**AIM OF THE EXERCISE**
Taking the first line of the listing as the start and the line containing "R7: 47k (AOUT, STAT) -> 2k (AOUT, STAT)" as the end, reproduce everything in between exactly, both ends included.
<<<<
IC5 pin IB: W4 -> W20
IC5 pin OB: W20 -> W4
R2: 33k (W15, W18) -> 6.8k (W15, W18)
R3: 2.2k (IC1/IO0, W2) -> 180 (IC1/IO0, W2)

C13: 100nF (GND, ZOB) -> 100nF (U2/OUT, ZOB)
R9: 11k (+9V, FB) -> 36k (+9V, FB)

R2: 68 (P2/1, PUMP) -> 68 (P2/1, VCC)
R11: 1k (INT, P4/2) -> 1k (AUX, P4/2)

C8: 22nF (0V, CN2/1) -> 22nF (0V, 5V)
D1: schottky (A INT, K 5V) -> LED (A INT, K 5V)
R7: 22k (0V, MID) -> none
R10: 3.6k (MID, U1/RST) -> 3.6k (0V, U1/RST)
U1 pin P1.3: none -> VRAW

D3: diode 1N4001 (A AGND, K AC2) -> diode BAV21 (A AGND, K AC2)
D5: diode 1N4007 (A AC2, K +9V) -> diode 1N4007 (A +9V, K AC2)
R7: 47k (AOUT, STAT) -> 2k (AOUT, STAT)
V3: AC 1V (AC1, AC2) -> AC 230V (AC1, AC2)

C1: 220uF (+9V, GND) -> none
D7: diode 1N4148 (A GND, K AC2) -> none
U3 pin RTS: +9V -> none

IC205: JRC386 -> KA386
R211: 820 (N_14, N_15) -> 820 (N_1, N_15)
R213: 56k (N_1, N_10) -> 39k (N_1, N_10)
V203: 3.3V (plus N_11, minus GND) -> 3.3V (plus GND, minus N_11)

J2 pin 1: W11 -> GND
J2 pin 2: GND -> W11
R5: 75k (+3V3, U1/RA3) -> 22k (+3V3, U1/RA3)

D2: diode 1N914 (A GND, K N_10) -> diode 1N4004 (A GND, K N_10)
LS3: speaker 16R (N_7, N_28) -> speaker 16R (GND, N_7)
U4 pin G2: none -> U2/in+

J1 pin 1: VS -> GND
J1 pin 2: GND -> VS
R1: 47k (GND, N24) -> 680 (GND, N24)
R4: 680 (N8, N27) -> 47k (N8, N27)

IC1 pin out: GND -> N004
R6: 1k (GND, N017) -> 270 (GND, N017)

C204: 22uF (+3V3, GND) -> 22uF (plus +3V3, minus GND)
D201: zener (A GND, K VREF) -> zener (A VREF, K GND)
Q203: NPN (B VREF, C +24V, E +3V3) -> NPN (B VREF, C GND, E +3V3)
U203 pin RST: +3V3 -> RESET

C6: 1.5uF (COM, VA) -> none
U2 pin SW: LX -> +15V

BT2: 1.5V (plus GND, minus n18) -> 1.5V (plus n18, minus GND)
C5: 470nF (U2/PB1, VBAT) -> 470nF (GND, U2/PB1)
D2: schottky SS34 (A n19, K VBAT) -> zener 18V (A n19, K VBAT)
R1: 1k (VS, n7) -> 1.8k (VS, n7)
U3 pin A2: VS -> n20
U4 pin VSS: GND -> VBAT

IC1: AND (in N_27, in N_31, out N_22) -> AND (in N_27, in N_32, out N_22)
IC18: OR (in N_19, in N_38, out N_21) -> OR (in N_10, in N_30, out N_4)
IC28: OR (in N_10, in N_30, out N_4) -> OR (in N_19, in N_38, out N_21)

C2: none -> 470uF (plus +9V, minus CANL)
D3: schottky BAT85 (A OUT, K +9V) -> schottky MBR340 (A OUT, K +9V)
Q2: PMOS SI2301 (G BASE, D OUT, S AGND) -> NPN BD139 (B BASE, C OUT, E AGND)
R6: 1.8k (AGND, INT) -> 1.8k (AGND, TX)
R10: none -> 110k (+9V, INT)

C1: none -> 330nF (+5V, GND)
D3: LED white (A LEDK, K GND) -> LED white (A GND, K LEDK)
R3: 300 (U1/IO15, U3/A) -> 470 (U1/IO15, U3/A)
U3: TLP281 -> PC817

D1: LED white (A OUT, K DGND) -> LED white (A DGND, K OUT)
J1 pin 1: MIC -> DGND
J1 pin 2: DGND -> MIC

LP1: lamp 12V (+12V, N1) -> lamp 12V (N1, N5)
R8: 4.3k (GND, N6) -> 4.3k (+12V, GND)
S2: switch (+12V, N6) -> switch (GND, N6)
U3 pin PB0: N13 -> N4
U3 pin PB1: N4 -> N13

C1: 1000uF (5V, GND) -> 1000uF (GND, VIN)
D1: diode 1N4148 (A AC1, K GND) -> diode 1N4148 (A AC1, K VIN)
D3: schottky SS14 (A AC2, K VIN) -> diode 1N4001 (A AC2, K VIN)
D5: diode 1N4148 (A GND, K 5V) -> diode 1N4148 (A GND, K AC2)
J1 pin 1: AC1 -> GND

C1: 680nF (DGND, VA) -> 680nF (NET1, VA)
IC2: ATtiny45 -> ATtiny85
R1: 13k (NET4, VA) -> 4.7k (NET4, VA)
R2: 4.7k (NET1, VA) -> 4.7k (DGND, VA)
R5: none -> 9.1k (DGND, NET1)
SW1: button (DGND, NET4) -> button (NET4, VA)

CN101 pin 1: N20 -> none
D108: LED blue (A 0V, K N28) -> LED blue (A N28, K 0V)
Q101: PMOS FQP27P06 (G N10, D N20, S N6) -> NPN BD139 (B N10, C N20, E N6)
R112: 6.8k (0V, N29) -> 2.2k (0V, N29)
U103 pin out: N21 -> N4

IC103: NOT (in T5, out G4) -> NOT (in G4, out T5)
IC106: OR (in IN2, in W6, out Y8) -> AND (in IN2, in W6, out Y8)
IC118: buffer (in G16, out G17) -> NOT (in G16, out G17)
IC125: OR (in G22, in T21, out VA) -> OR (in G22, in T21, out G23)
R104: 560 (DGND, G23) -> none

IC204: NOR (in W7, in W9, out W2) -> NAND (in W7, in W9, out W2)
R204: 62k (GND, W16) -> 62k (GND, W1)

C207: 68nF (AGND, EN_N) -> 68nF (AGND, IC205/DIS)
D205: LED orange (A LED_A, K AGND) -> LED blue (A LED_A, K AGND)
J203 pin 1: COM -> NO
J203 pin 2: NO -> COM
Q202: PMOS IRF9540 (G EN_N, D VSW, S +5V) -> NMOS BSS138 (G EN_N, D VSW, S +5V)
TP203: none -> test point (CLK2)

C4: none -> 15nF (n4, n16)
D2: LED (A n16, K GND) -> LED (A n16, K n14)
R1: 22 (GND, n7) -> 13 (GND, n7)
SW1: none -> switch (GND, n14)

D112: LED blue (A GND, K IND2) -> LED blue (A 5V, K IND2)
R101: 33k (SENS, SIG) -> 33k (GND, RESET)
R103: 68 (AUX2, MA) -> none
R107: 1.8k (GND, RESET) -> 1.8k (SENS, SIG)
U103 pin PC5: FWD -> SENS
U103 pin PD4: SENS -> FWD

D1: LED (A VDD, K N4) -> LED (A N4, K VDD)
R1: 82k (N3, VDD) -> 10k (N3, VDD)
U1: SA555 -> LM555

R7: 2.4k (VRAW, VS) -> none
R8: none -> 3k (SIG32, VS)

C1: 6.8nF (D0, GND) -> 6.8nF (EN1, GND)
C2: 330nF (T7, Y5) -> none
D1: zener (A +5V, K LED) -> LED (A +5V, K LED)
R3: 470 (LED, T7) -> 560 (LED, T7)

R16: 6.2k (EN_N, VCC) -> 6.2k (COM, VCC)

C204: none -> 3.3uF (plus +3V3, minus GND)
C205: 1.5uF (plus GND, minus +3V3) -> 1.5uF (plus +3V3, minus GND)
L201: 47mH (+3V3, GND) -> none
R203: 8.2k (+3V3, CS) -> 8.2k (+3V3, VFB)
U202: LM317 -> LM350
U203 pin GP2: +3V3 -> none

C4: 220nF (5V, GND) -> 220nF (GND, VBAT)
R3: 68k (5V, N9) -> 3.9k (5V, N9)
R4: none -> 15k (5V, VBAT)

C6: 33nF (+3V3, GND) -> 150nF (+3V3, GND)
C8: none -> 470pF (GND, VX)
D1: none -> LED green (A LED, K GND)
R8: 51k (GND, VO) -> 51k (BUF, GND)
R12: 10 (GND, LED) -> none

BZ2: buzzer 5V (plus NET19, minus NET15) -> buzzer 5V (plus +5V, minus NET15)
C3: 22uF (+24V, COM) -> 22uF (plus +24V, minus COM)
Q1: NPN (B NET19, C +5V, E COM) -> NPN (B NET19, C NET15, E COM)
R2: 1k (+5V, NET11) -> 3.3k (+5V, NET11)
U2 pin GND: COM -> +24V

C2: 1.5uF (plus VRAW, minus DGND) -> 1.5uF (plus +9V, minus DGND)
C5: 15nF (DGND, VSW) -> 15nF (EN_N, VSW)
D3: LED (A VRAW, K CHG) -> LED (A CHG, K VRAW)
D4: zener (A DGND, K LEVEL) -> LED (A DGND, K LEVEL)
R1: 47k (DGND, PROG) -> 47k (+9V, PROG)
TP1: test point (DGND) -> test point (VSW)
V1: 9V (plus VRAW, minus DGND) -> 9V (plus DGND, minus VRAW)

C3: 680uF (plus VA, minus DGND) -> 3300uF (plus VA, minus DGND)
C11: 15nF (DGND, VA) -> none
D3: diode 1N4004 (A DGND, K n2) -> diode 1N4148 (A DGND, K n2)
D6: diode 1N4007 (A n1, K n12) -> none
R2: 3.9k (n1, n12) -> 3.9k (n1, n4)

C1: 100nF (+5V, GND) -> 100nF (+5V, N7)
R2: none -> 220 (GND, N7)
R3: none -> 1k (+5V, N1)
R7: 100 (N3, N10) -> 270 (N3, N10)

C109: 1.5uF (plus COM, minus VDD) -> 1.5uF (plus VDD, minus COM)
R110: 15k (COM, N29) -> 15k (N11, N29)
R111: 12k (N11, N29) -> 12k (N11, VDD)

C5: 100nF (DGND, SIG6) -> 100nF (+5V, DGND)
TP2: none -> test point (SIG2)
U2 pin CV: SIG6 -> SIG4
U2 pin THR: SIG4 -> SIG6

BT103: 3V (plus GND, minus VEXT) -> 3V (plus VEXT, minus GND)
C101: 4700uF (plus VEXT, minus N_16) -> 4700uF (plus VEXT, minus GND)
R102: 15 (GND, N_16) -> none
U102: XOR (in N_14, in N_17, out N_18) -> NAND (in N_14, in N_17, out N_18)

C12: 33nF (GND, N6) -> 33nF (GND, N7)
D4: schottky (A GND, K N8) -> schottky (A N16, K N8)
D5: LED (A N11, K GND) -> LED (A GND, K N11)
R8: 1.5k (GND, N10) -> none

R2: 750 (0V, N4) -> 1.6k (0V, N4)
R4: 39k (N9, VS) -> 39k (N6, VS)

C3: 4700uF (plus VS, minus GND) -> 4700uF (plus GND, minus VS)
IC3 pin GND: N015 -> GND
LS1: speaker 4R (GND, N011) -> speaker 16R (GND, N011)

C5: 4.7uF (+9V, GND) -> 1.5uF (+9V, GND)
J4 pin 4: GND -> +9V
>>>>
**RESPONSE TO THIS TASK**
IC5 pin IB: W4 -> W20
IC5 pin OB: W20 -> W4
R2: 33k (W15, W18) -> 6.8k (W15, W18)
R3: 2.2k (IC1/IO0, W2) -> 180 (IC1/IO0, W2)

C13: 100nF (GND, ZOB) -> 100nF (U2/OUT, ZOB)
R9: 11k (+9V, FB) -> 36k (+9V, FB)

R2: 68 (P2/1, PUMP) -> 68 (P2/1, VCC)
R11: 1k (INT, P4/2) -> 1k (AUX, P4/2)

C8: 22nF (0V, CN2/1) -> 22nF (0V, 5V)
D1: schottky (A INT, K 5V) -> LED (A INT, K 5V)
R7: 22k (0V, MID) -> none
R10: 3.6k (MID, U1/RST) -> 3.6k (0V, U1/RST)
U1 pin P1.3: none -> VRAW

D3: diode 1N4001 (A AGND, K AC2) -> diode BAV21 (A AGND, K AC2)
D5: diode 1N4007 (A AC2, K +9V) -> diode 1N4007 (A +9V, K AC2)
R7: 47k (AOUT, STAT) -> 2k (AOUT, STAT)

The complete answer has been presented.